Aim of the exercise:
In the entries that follow, find every line containing "naranja" and copy it.

··· Material for the task

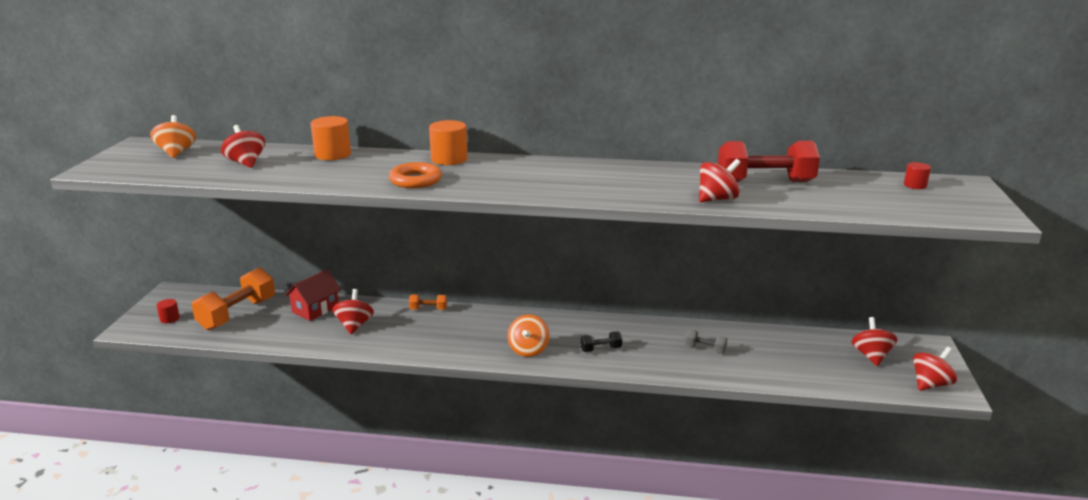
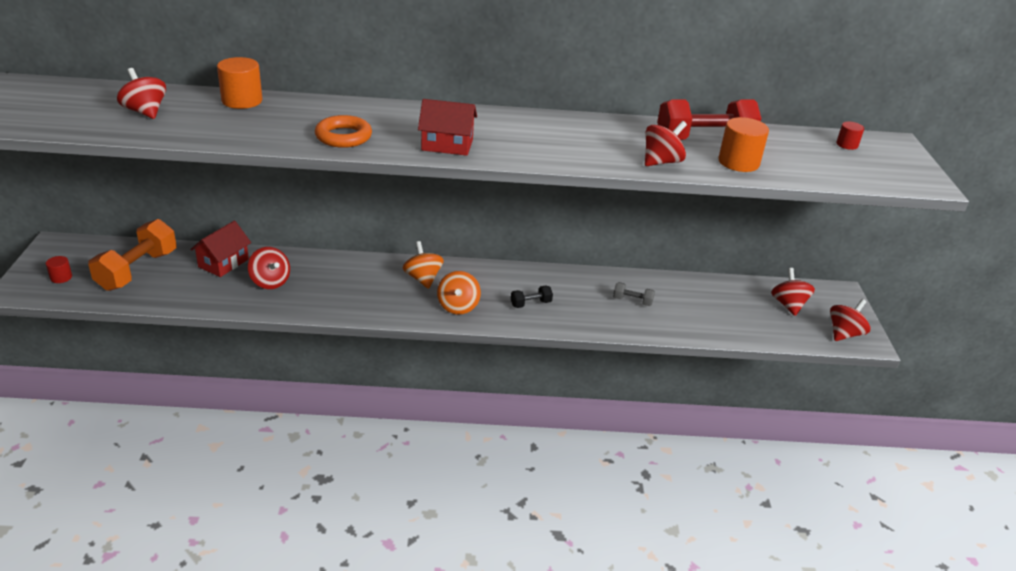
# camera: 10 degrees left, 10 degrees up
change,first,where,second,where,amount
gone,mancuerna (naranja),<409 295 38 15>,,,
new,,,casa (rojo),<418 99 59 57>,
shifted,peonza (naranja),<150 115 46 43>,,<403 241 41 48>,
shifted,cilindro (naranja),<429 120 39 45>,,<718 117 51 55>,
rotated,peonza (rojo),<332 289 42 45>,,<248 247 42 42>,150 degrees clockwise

······

Expected answer:
gone,mancuerna (naranja),<409 295 38 15>,,,
shifted,peonza (naranja),<150 115 46 43>,,<403 241 41 48>,
shifted,cilindro (naranja),<429 120 39 45>,,<718 117 51 55>,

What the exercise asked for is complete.